THE TASK:
With the pictures excluded, reproduce all of the data exactly.

THE INPUT:
.....

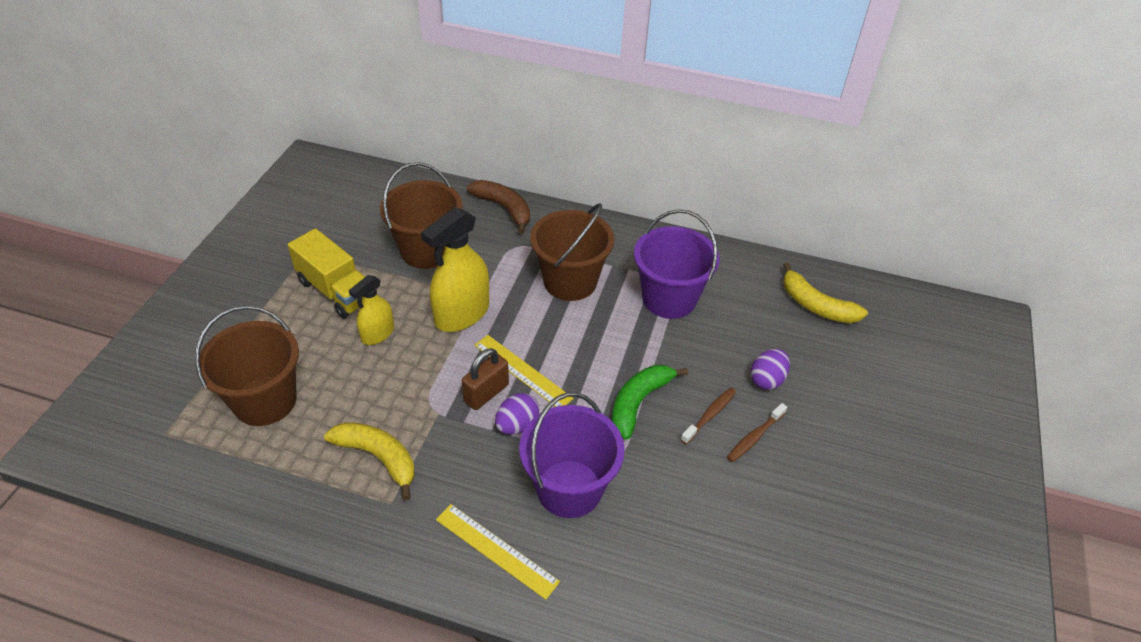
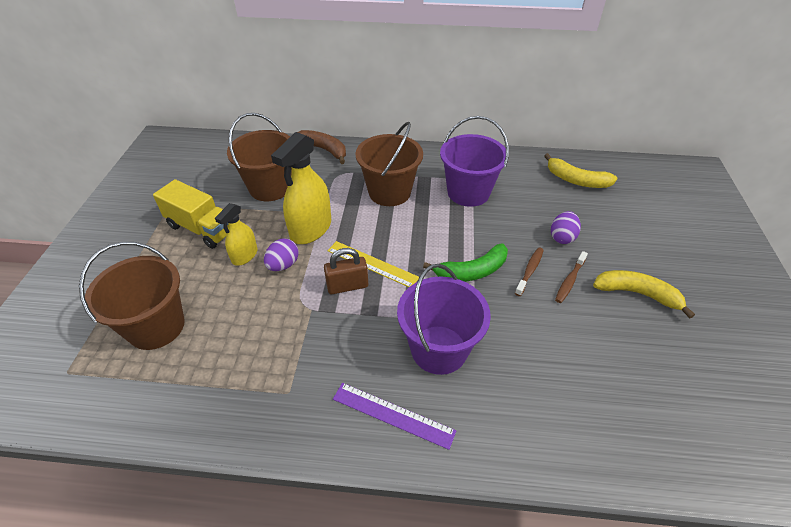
camera: 10 degrees left, 0 degrees up
yellow banana [324,422,415,500] -> yellow banana moved to [593,270,695,318]
yellow ruler [436,504,560,600] -> purple ruler [333,383,456,450]
brown padlock [462,348,509,410] -> brown padlock turned 45 degrees clockwise [324,248,368,294]
purple egg [495,393,539,434] -> purple egg moved to [264,238,299,271]
green banana [612,365,688,440] -> green banana turned 135 degrees counterclockwise [423,243,508,282]

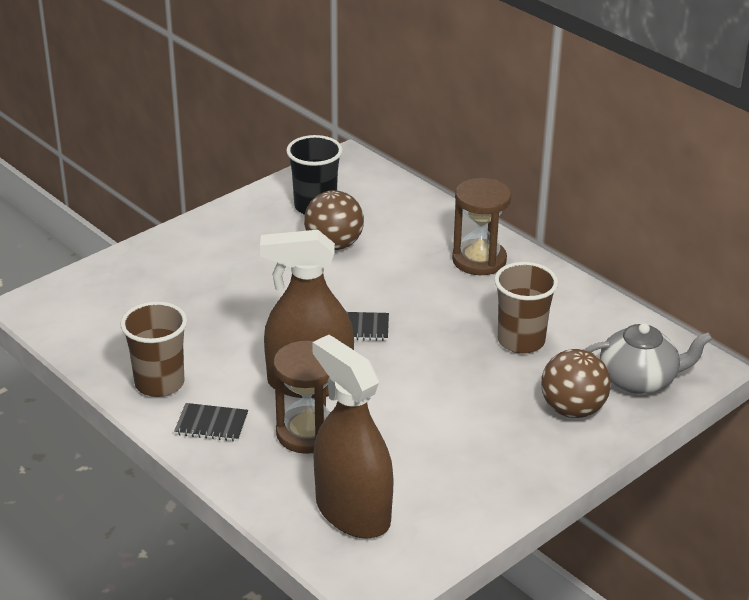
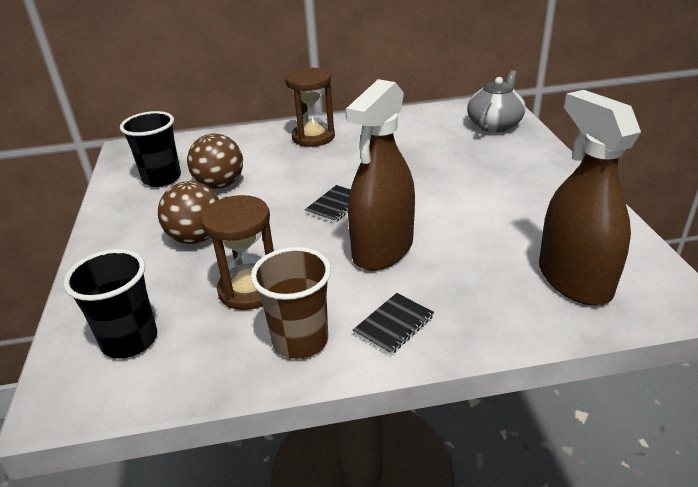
camera: 55 degrees left, 0 degrees up
brown hourglass [273,341,331,454] -> brown hourglass moved to [200,195,274,310]
brown spray bottle [312,335,394,539] -> brown spray bottle turned 75 degrees clockwise [539,90,641,305]
brown cup [494,262,558,354] -> none
brown ball [541,349,611,418] -> brown ball moved to [158,181,219,244]
none -> black cup [63,249,157,358]

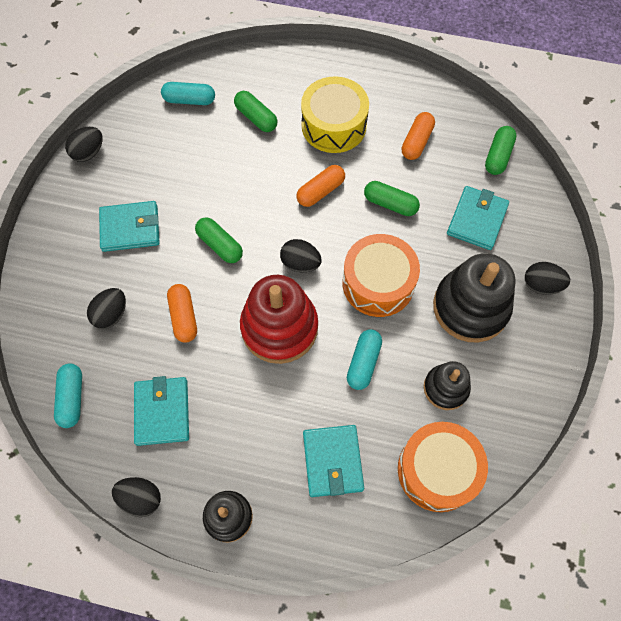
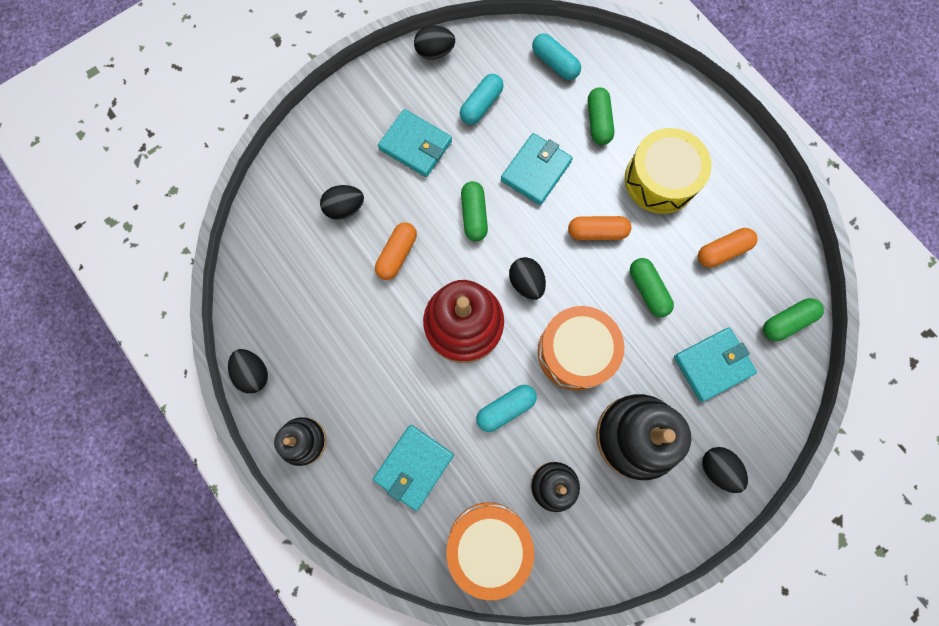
camera: 40 degrees right, 10 degrees up
turquoise capsule [54,363,82,428] -> turquoise capsule moved to [460,74,504,125]
turquoise wallet [134,376,189,446] -> turquoise wallet moved to [501,133,573,205]

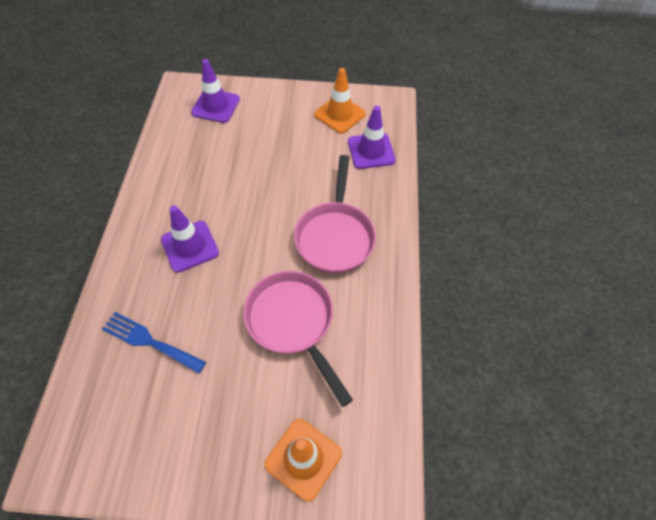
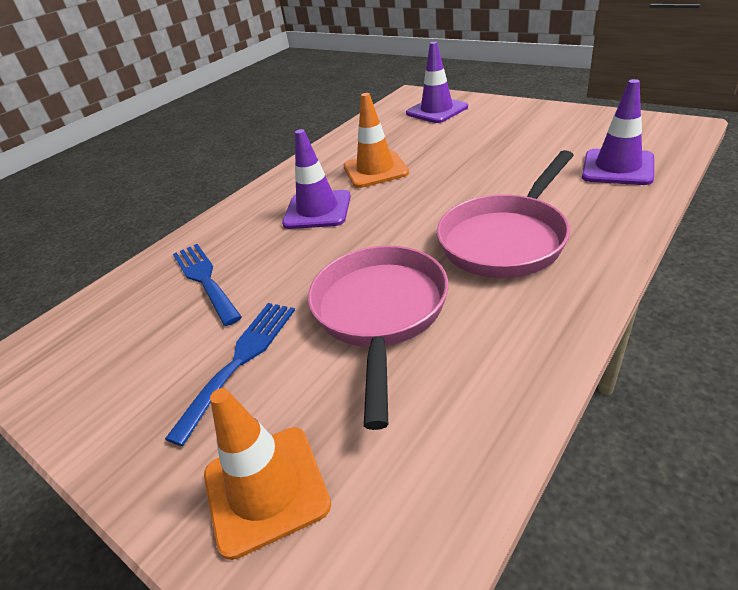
camera: 40 degrees right, 20 degrees down
orange traffic cone [314,68,366,133] -> orange traffic cone moved to [343,93,409,188]
none -> blue fork [165,303,295,446]

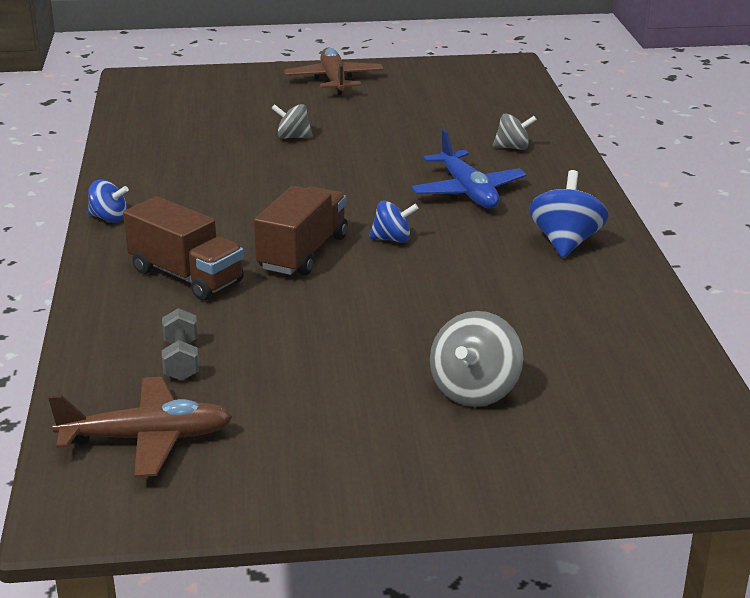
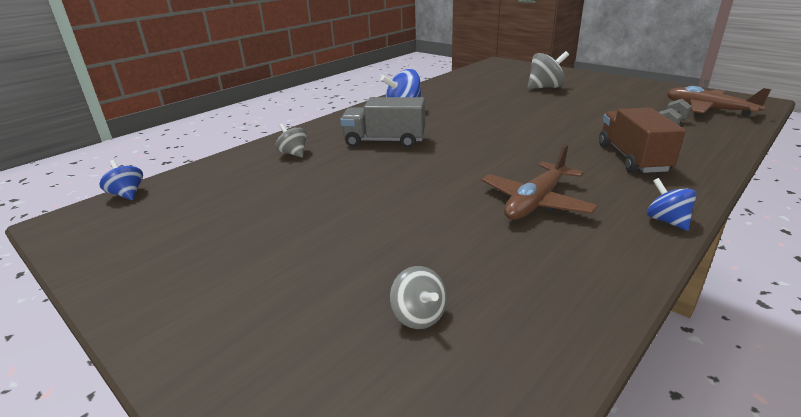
camera: 130 degrees left, 0 degrees up
brown truck [254,186,348,276] -> none
grey spinning top [271,104,313,139] -> grey spinning top moved to [390,266,447,329]
brown plane [284,47,384,95] -> brown plane moved to [482,144,598,220]
blue spinning top [369,200,419,243] -> blue spinning top moved to [100,160,143,200]
blue plane [411,129,527,209] -> grey truck [340,97,425,148]

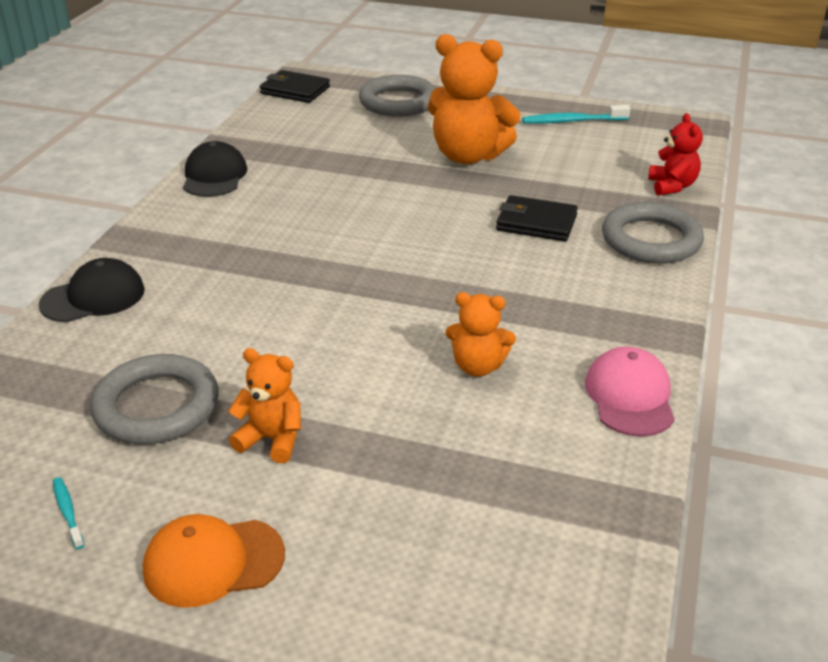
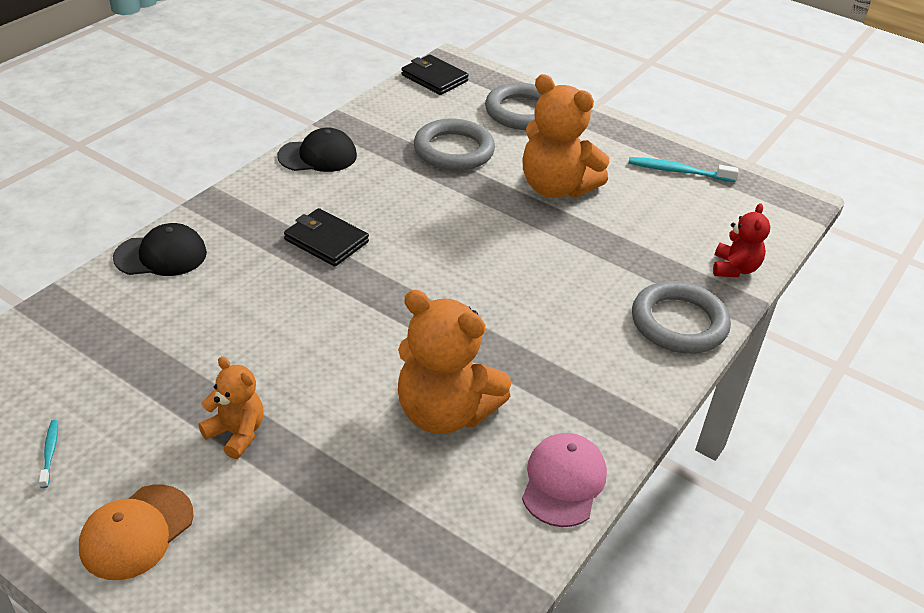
camera: 15 degrees right, 5 degrees up
grey ring [90,354,218,444] -> grey ring moved to [414,118,495,171]
orange cap [143,514,285,608] -> orange cap turned 60 degrees counterclockwise [79,485,194,580]
black cap [183,141,247,197] -> black cap turned 60 degrees clockwise [277,127,357,172]
orange teddy bear [445,292,516,376] -> orange teddy bear [398,290,511,434], size x1.84
black wallet [496,195,578,242] -> black wallet moved to [284,208,369,267]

.....

ANSWER TO THIS PROBLEM:
camera: 10 degrees left, 0 degrees up
yellow banana [324,422,415,500] -> yellow banana moved to [593,270,695,318]
yellow ruler [436,504,560,600] -> purple ruler [333,383,456,450]
brown padlock [462,348,509,410] -> brown padlock turned 45 degrees clockwise [324,248,368,294]
purple egg [495,393,539,434] -> purple egg moved to [264,238,299,271]
green banana [612,365,688,440] -> green banana turned 135 degrees counterclockwise [423,243,508,282]

camera: 55 degrees left, 0 degrees up
brown hourglass [273,341,331,454] -> brown hourglass moved to [200,195,274,310]
brown spray bottle [312,335,394,539] -> brown spray bottle turned 75 degrees clockwise [539,90,641,305]
brown cup [494,262,558,354] -> none
brown ball [541,349,611,418] -> brown ball moved to [158,181,219,244]
none -> black cup [63,249,157,358]

camera: 40 degrees right, 10 degrees up
turquoise capsule [54,363,82,428] -> turquoise capsule moved to [460,74,504,125]
turquoise wallet [134,376,189,446] -> turquoise wallet moved to [501,133,573,205]

camera: 40 degrees right, 20 degrees down
orange traffic cone [314,68,366,133] -> orange traffic cone moved to [343,93,409,188]
none -> blue fork [165,303,295,446]

camera: 130 degrees left, 0 degrees up
brown truck [254,186,348,276] -> none
grey spinning top [271,104,313,139] -> grey spinning top moved to [390,266,447,329]
brown plane [284,47,384,95] -> brown plane moved to [482,144,598,220]
blue spinning top [369,200,419,243] -> blue spinning top moved to [100,160,143,200]
blue plane [411,129,527,209] -> grey truck [340,97,425,148]

camera: 15 degrees right, 5 degrees up
grey ring [90,354,218,444] -> grey ring moved to [414,118,495,171]
orange cap [143,514,285,608] -> orange cap turned 60 degrees counterclockwise [79,485,194,580]
black cap [183,141,247,197] -> black cap turned 60 degrees clockwise [277,127,357,172]
orange teddy bear [445,292,516,376] -> orange teddy bear [398,290,511,434], size x1.84
black wallet [496,195,578,242] -> black wallet moved to [284,208,369,267]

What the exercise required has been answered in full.